# Material supplied:
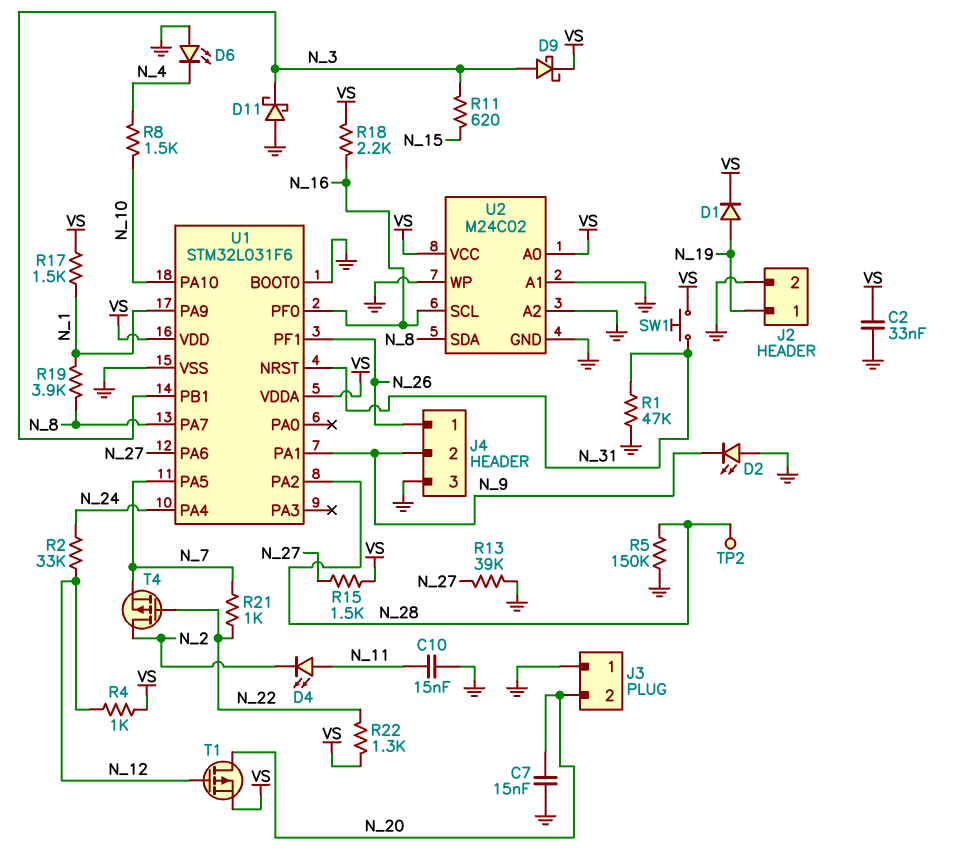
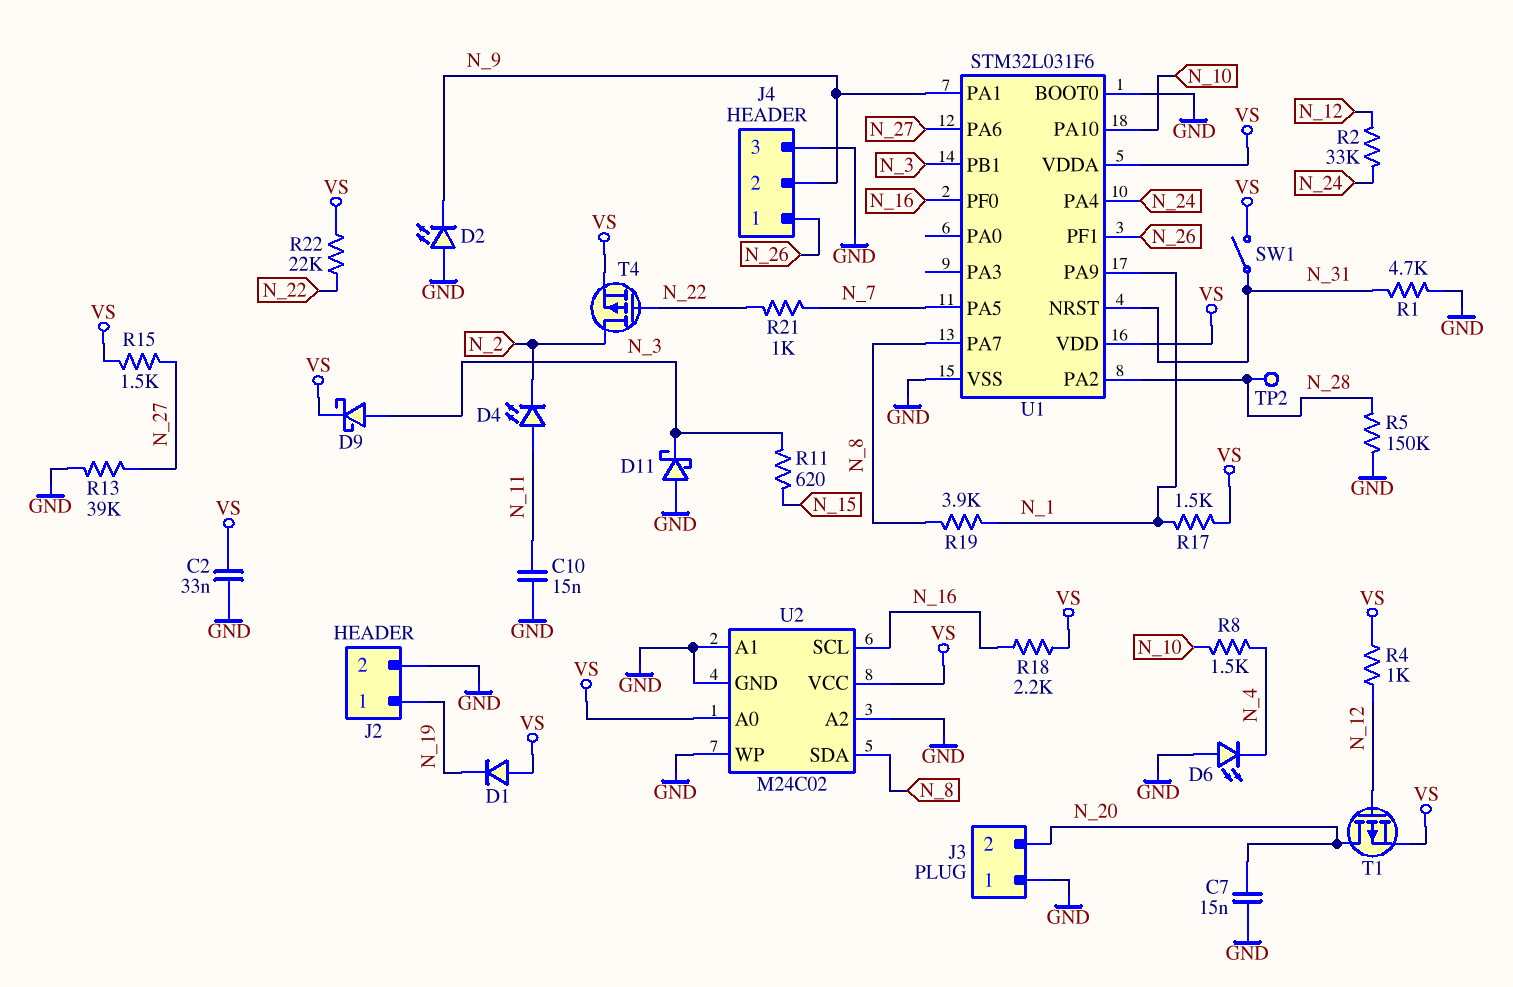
D1: diode (A N_19, K VS) -> diode (A VS, K N_19)
R1: 47k (GND, N_31) -> 4.7k (GND, N_31)
R22: 1.3k (N_22, VS) -> 22k (N_22, VS)
SW1: button (N_31, VS) -> switch (N_31, VS)
T4: PMOS (G N_22, D N_2, S N_7) -> PMOS (G N_22, D N_2, S VS)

# Activity:
Copy the records exactly as they appear, excluding images.

# Reply to the task:
D1: diode (A N_19, K VS) -> diode (A VS, K N_19)
R1: 47k (GND, N_31) -> 4.7k (GND, N_31)
R22: 1.3k (N_22, VS) -> 22k (N_22, VS)
SW1: button (N_31, VS) -> switch (N_31, VS)
T4: PMOS (G N_22, D N_2, S N_7) -> PMOS (G N_22, D N_2, S VS)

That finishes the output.